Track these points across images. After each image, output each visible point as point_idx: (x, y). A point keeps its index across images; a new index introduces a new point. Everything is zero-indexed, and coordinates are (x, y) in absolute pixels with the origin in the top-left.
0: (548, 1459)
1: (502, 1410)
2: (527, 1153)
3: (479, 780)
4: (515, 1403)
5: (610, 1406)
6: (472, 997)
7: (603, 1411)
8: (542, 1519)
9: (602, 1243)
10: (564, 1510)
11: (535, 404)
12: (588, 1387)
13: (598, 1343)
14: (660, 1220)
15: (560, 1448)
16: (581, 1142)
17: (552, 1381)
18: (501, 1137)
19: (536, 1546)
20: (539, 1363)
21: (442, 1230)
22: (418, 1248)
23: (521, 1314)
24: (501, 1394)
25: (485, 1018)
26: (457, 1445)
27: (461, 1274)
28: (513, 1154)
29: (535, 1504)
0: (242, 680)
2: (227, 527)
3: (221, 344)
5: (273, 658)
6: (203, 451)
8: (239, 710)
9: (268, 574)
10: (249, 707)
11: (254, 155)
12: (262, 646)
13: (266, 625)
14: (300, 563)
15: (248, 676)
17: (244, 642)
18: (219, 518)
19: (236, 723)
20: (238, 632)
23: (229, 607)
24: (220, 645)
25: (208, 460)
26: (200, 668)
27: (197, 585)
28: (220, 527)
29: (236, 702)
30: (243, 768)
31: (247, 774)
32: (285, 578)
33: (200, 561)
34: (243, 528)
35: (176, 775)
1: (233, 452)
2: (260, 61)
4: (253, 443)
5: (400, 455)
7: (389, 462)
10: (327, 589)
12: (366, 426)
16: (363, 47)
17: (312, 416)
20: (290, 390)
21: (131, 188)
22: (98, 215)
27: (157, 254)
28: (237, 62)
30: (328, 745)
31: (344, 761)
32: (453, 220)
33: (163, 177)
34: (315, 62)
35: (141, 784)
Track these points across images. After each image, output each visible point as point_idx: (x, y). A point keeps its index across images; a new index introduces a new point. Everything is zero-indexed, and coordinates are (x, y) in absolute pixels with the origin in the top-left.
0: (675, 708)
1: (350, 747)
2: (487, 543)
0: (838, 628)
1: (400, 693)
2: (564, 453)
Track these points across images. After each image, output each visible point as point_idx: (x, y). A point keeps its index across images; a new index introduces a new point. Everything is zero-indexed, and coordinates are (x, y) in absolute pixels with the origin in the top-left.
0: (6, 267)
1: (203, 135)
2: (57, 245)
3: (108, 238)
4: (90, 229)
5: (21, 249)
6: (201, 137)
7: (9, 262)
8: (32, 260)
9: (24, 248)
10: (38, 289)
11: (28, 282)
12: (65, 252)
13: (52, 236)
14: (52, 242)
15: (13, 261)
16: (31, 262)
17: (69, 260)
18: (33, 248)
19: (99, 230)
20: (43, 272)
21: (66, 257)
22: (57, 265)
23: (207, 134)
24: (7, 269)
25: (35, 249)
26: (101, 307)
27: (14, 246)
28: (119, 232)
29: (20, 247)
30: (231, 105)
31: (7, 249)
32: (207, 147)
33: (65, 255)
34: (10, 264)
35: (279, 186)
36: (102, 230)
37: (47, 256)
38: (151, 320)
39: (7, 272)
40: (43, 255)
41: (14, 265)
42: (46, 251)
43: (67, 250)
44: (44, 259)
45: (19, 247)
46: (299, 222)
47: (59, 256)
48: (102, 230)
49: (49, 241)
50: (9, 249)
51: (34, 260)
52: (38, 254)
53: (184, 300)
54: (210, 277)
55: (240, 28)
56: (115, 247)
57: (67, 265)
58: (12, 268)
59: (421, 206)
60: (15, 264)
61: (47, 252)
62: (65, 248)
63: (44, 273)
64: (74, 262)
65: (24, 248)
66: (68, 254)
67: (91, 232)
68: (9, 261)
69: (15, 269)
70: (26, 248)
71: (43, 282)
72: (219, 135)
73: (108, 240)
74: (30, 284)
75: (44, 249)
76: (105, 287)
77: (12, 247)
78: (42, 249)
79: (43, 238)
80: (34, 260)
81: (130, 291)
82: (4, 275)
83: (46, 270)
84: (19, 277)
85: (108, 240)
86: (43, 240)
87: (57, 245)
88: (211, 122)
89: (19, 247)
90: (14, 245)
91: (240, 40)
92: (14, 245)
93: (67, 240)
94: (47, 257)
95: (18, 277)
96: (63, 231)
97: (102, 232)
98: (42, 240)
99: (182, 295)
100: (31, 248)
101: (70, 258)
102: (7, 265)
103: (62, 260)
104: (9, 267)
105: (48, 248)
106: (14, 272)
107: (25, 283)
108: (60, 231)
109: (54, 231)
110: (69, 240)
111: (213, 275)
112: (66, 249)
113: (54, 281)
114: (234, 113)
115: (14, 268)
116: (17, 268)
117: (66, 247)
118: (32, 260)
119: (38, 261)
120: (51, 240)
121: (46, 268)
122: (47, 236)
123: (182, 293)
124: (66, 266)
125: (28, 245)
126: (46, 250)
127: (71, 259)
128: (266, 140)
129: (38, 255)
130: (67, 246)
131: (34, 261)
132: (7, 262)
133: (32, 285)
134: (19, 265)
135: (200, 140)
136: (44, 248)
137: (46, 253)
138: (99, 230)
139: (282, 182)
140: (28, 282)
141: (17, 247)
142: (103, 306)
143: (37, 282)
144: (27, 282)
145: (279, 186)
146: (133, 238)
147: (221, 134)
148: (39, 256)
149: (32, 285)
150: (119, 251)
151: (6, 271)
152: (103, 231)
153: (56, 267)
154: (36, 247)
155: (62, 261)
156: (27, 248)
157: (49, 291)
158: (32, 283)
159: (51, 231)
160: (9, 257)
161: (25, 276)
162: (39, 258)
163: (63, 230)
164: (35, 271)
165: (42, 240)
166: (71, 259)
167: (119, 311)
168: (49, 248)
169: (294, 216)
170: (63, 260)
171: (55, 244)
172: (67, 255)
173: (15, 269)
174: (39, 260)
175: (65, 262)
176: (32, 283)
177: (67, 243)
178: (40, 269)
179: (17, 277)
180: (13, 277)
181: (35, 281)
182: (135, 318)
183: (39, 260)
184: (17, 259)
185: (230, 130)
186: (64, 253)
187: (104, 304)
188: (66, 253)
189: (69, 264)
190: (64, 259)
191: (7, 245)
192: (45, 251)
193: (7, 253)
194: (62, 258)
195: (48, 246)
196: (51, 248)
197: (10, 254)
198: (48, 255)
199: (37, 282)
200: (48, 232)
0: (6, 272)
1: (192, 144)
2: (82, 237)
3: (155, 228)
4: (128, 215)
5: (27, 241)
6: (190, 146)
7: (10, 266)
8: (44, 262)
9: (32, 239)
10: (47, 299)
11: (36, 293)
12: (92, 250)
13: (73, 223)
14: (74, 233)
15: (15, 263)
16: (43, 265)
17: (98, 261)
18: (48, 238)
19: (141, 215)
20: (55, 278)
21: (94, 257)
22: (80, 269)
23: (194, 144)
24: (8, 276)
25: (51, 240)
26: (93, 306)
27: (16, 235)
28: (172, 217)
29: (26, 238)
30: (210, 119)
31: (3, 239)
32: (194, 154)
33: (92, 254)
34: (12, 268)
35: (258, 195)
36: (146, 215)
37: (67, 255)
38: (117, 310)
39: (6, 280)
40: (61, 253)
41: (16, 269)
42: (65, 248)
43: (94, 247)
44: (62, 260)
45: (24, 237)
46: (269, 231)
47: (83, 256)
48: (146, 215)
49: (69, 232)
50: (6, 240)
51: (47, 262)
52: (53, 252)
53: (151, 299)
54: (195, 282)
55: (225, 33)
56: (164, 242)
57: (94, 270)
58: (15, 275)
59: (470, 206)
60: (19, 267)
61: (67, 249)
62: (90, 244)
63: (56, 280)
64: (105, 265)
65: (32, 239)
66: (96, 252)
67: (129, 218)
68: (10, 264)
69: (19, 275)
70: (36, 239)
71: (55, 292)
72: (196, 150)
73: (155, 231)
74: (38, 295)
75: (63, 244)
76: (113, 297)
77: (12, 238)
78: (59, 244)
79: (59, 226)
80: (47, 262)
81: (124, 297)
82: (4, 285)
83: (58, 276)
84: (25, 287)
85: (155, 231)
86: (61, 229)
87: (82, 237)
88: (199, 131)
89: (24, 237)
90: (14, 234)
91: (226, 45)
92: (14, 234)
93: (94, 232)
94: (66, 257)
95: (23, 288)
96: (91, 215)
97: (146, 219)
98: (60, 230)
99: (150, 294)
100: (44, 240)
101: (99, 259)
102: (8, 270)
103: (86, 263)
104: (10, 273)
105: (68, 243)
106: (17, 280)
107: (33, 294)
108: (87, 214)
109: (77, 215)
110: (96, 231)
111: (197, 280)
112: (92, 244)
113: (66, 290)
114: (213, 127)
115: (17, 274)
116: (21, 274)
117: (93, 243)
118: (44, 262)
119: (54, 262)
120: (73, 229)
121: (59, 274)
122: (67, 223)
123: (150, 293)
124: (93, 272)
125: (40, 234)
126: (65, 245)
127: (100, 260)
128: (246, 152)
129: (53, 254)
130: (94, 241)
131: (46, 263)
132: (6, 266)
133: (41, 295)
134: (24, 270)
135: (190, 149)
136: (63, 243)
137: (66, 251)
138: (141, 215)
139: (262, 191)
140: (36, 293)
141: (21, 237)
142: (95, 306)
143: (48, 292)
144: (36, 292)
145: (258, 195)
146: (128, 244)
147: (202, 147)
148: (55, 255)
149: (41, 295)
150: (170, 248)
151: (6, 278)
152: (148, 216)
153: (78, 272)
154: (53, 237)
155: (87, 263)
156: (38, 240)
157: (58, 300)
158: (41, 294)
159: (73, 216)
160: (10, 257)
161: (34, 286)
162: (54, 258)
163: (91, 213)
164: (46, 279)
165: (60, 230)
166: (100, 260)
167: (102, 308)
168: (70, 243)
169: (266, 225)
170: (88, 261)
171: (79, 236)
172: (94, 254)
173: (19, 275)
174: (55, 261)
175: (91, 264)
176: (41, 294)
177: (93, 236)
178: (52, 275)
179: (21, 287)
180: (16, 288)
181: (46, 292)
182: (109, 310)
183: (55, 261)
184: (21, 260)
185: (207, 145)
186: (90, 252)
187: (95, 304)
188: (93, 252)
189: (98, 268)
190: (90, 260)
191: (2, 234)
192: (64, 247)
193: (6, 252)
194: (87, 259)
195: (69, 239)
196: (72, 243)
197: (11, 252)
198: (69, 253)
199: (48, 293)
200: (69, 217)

══════════

Please render the material from the line containing "30: (243, 768)" through the line containing "35: (141, 784)", inclusive, as a JSON list of strings with one string per line and blank lines omitted.

▶ **EXERCISE ANSWER**
[
  "30: (243, 768)",
  "31: (247, 774)",
  "32: (285, 578)",
  "33: (200, 561)",
  "34: (243, 528)",
  "35: (176, 775)",
  "1: (233, 452)",
  "2: (260, 61)",
  "4: (253, 443)",
  "5: (400, 455)",
  "7: (389, 462)",
  "10: (327, 589)",
  "12: (366, 426)",
  "16: (363, 47)",
  "17: (312, 416)",
  "20: (290, 390)",
  "21: (131, 188)",
  "22: (98, 215)",
  "27: (157, 254)",
  "28: (237, 62)",
  "30: (328, 745)",
  "31: (344, 761)",
  "32: (453, 220)",
  "33: (163, 177)",
  "34: (315, 62)",
  "35: (141, 784)"
]